* What needs to be done:
Retype the part of the records that opens with the line containing "Question: Which is" and closes with the line containing "Answer: (B)", both lines included.

:: Data excerpts

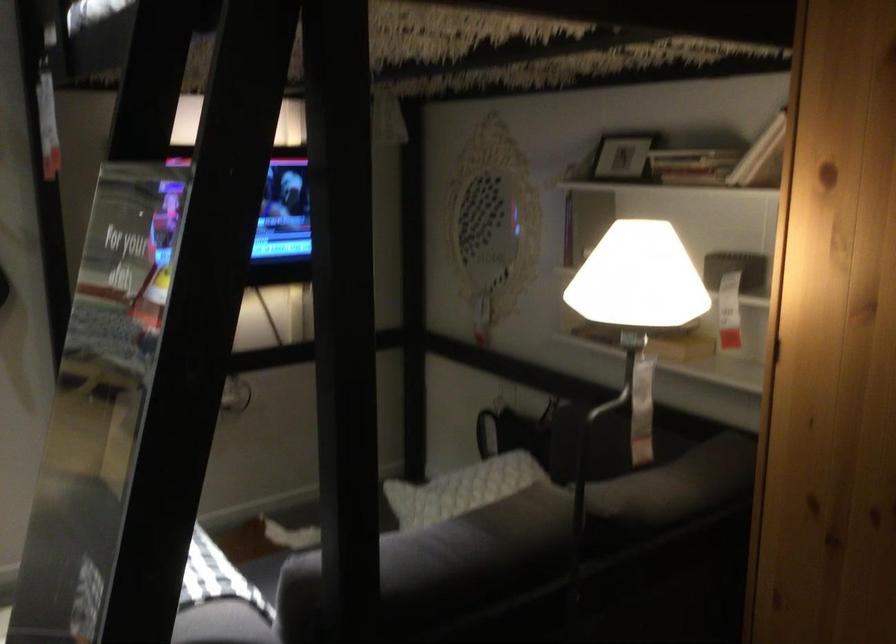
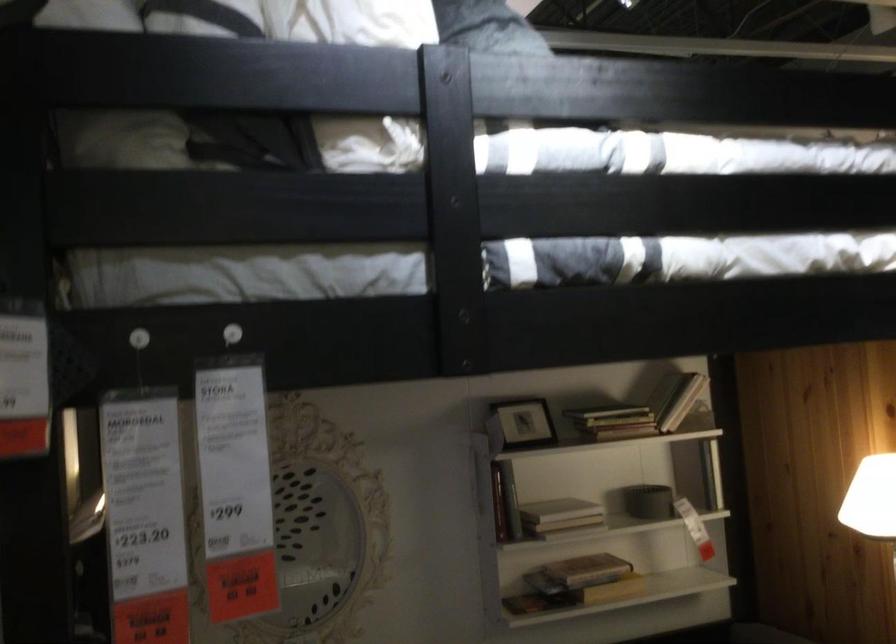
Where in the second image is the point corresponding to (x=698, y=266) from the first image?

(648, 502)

::::
:: Data excerpts

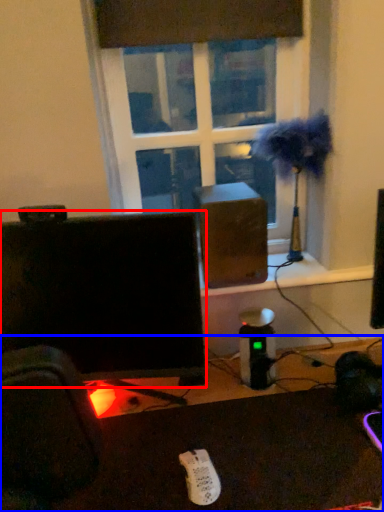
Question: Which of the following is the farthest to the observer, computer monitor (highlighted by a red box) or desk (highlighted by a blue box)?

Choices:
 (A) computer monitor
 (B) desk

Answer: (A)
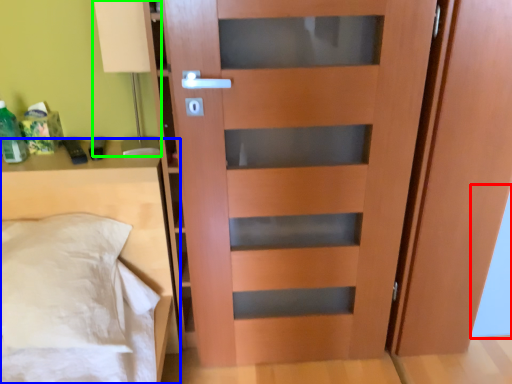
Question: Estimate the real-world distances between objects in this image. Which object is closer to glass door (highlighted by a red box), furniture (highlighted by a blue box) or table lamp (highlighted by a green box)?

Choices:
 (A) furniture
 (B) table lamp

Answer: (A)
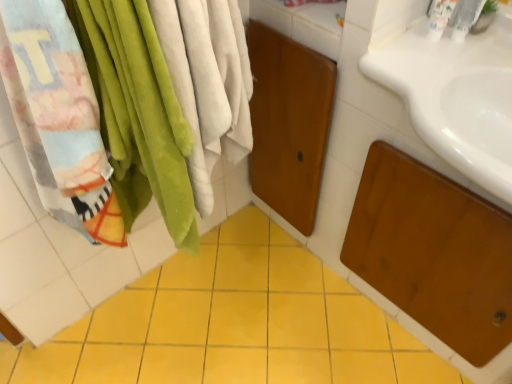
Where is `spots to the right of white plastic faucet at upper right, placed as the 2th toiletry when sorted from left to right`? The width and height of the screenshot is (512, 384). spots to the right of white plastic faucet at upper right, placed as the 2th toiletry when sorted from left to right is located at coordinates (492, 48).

::::
:: Data excerpts

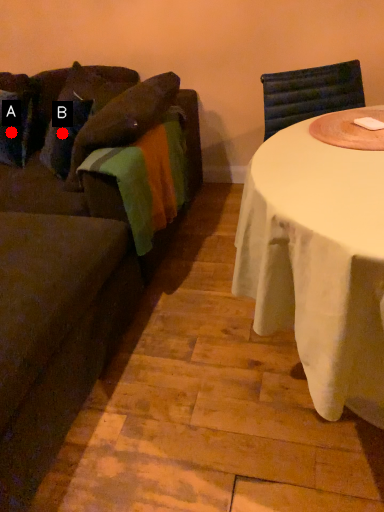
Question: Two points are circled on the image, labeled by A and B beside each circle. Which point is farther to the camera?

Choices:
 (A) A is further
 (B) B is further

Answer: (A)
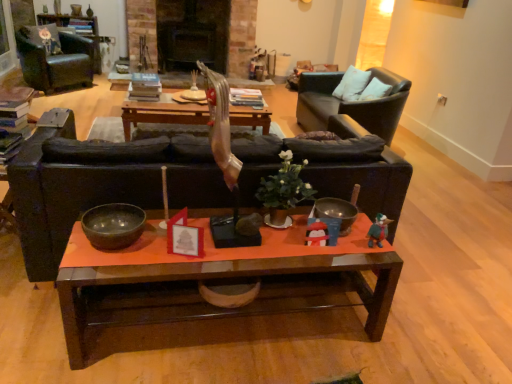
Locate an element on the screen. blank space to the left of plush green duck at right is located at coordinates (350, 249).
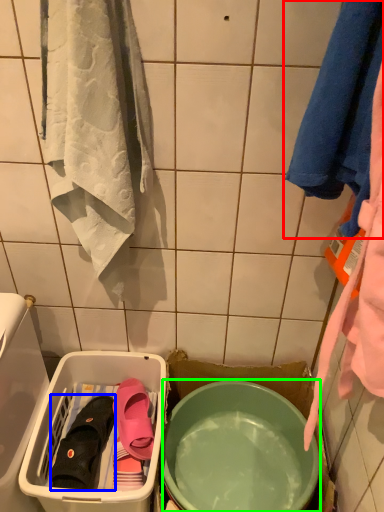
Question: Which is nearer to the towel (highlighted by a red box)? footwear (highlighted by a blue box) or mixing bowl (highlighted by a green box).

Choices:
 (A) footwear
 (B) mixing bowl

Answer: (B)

::::

* Answer box:
Question: Which is nearer to the towel (highlighted by a red box)? footwear (highlighted by a blue box) or mixing bowl (highlighted by a green box).

Choices:
 (A) footwear
 (B) mixing bowl

Answer: (B)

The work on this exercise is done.